■ **Action item**
Transcribe every record exactly, omitting none.

■ **Coordinate-based object records**
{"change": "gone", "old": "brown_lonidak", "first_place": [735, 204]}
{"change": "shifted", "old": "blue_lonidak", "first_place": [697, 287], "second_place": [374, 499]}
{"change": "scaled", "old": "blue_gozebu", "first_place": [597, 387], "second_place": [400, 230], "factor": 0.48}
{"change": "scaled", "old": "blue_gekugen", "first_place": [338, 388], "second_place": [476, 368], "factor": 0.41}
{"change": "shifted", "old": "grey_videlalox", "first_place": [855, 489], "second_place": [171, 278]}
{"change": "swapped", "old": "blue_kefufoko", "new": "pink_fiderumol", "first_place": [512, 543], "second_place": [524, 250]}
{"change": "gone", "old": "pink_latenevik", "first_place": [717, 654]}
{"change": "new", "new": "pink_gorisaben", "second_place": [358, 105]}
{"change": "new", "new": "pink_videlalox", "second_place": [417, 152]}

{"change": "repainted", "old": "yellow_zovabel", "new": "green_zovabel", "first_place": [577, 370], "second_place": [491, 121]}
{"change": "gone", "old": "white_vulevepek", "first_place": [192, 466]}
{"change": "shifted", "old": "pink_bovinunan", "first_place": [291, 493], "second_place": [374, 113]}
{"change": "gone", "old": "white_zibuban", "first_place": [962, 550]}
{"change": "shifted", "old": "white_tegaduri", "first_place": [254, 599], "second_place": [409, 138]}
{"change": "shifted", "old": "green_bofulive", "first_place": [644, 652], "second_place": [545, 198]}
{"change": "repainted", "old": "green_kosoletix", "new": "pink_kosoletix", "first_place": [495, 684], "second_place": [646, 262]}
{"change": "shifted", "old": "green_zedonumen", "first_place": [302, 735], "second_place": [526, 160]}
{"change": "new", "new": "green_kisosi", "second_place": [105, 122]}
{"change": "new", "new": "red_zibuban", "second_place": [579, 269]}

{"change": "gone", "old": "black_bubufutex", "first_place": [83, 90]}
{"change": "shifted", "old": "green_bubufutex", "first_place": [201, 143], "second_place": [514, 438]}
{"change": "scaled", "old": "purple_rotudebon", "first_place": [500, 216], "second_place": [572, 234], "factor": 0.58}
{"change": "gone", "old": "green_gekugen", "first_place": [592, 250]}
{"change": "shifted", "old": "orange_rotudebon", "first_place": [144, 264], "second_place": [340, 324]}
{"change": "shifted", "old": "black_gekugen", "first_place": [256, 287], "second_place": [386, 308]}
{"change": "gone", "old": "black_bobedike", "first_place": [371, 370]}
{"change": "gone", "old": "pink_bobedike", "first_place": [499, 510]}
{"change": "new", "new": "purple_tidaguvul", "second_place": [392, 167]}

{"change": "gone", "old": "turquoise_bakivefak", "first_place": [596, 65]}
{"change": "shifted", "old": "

■ **Response to this task**
{"change": "gone", "old": "brown_lonidak", "first_place": [735, 204]}
{"change": "shifted", "old": "blue_lonidak", "first_place": [697, 287], "second_place": [374, 499]}
{"change": "scaled", "old": "blue_gozebu", "first_place": [597, 387], "second_place": [400, 230], "factor": 0.48}
{"change": "scaled", "old": "blue_gekugen", "first_place": [338, 388], "second_place": [476, 368], "factor": 0.41}
{"change": "shifted", "old": "grey_videlalox", "first_place": [855, 489], "second_place": [171, 278]}
{"change": "swapped", "old": "blue_kefufoko", "new": "pink_fiderumol", "first_place": [512, 543], "second_place": [524, 250]}
{"change": "gone", "old": "pink_latenevik", "first_place": [717, 654]}
{"change": "new", "new": "pink_gorisaben", "second_place": [358, 105]}
{"change": "new", "new": "pink_videlalox", "second_place": [417, 152]}

{"change": "repainted", "old": "yellow_zovabel", "new": "green_zovabel", "first_place": [577, 370], "second_place": [491, 121]}
{"change": "gone", "old": "white_vulevepek", "first_place": [192, 466]}
{"change": "shifted", "old": "pink_bovinunan", "first_place": [291, 493], "second_place": [374, 113]}
{"change": "gone", "old": "white_zibuban", "first_place": [962, 550]}
{"change": "shifted", "old": "white_tegaduri", "first_place": [254, 599], "second_place": [409, 138]}
{"change": "shifted", "old": "green_bofulive", "first_place": [644, 652], "second_place": [545, 198]}
{"change": "repainted", "old": "green_kosoletix", "new": "pink_kosoletix", "first_place": [495, 684], "second_place": [646, 262]}
{"change": "shifted", "old": "green_zedonumen", "first_place": [302, 735], "second_place": [526, 160]}
{"change": "new", "new": "green_kisosi", "second_place": [105, 122]}
{"change": "new", "new": "red_zibuban", "second_place": [579, 269]}

{"change": "gone", "old": "black_bubufutex", "first_place": [83, 90]}
{"change": "shifted", "old": "green_bubufutex", "first_place": [201, 143], "second_place": [514, 438]}
{"change": "scaled", "old": "purple_rotudebon", "first_place": [500, 216], "second_place": [572, 234], "factor": 0.58}
{"change": "gone", "old": "green_gekugen", "first_place": [592, 250]}
{"change": "shifted", "old": "orange_rotudebon", "first_place": [144, 264], "second_place": [340, 324]}
{"change": "shifted", "old": "black_gekugen", "first_place": [256, 287], "second_place": [386, 308]}
{"change": "gone", "old": "black_bobedike", "first_place": [371, 370]}
{"change": "gone", "old": "pink_bobedike", "first_place": [499, 510]}
{"change": "new", "new": "purple_tidaguvul", "second_place": [392, 167]}

{"change": "gone", "old": "turquoise_bakivefak", "first_place": [596, 65]}
{"change": "shifted", "old": "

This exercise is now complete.